(ACTION ITEM)
Only one stretch of the records below is wanted: the lines from the one holding "(761, 410) = (677, 295): yellow" through the one holding "(818, 466) = (760, 322): turquoise". Return it exactly, both ends included.

(GIVEN DATA)
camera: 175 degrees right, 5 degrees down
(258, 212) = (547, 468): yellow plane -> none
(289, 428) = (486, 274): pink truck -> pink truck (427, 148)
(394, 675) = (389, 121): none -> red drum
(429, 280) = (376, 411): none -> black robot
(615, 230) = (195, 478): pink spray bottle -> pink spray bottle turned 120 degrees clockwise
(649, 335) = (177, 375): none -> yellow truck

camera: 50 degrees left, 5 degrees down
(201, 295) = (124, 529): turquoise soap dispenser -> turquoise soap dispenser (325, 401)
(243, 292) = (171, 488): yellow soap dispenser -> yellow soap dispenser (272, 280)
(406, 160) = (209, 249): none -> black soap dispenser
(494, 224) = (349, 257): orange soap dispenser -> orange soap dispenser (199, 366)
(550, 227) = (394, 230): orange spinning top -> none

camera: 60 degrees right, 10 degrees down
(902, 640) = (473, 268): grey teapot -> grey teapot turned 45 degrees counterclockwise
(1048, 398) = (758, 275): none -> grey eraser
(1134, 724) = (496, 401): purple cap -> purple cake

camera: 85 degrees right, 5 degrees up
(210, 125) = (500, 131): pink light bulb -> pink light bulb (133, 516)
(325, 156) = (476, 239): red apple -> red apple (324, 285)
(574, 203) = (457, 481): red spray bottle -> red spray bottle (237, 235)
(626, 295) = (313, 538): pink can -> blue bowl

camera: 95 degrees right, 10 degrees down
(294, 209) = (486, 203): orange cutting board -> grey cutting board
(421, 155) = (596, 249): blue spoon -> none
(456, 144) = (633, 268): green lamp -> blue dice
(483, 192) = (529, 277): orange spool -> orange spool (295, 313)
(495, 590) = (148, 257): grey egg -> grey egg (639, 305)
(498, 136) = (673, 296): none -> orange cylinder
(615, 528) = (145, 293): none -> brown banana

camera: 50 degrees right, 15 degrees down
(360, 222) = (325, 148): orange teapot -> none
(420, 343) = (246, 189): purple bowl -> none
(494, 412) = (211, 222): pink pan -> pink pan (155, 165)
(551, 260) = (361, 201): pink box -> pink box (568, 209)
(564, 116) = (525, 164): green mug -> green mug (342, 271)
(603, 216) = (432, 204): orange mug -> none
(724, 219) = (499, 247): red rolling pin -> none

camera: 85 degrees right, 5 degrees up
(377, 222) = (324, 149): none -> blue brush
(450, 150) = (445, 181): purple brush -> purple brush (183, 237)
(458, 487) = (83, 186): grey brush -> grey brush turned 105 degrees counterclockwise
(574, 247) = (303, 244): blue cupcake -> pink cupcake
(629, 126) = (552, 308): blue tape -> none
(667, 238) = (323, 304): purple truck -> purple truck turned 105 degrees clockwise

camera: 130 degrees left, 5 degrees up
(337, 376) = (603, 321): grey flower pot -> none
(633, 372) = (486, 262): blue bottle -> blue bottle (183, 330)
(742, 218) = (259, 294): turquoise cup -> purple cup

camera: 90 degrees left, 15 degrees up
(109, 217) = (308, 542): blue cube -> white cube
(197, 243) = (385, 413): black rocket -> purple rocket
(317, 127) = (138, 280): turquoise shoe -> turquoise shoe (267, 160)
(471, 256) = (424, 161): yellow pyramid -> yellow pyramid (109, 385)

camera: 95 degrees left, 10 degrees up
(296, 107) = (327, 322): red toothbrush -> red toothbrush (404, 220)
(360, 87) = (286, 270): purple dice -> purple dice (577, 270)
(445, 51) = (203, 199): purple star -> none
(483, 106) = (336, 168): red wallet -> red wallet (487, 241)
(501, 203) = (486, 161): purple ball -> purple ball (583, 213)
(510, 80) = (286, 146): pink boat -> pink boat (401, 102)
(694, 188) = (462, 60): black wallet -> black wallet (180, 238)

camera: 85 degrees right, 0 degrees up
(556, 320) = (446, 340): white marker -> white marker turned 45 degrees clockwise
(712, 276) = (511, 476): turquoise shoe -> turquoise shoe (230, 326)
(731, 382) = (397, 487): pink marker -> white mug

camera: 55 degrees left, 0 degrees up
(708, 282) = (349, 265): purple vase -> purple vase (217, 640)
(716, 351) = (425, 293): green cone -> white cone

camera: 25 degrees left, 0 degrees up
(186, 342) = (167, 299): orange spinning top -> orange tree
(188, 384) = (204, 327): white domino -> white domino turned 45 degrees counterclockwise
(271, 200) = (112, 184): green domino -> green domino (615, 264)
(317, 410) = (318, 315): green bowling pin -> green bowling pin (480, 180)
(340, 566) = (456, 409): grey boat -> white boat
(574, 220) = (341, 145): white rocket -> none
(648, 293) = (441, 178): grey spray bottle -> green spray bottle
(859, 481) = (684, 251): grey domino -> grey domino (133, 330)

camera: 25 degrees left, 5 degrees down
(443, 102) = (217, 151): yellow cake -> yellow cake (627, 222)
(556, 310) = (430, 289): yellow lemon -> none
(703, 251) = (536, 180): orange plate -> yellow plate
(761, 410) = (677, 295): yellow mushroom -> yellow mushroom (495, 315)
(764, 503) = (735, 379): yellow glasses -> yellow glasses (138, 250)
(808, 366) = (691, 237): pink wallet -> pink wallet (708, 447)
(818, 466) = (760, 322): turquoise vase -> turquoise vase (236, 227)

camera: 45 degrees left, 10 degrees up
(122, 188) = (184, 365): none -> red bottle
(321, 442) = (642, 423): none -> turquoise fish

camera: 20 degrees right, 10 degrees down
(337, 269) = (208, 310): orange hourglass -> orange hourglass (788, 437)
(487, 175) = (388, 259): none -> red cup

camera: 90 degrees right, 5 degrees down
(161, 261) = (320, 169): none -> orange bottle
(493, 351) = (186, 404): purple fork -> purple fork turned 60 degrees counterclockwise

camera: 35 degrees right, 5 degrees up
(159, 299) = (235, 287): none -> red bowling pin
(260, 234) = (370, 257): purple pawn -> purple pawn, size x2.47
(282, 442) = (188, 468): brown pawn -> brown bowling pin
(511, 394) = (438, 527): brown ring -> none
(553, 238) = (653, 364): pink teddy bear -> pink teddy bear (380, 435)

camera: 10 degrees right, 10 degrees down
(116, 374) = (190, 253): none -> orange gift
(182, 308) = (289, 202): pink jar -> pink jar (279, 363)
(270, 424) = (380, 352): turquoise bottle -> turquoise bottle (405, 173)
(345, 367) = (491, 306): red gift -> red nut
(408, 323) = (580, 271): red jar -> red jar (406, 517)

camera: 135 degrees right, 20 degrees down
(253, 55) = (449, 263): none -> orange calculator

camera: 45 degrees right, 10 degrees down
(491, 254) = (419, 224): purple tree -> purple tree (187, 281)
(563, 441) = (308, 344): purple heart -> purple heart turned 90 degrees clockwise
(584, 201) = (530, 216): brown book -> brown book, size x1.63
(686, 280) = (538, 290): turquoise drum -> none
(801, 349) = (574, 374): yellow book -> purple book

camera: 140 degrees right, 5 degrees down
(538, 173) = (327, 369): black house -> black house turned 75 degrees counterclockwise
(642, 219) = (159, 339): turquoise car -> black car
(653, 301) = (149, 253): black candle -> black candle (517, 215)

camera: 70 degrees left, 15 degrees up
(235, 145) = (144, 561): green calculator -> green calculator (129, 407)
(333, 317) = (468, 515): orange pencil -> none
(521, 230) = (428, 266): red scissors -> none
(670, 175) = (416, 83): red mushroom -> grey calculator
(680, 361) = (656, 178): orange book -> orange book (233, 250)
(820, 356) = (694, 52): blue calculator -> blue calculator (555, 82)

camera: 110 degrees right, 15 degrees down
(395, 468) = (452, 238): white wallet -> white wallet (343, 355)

(EXERCISE SOLUTION)
(761, 410) = (677, 295): yellow mushroom -> yellow mushroom (495, 315)
(764, 503) = (735, 379): yellow glasses -> yellow glasses (138, 250)
(808, 366) = (691, 237): pink wallet -> pink wallet (708, 447)
(818, 466) = (760, 322): turquoise vase -> turquoise vase (236, 227)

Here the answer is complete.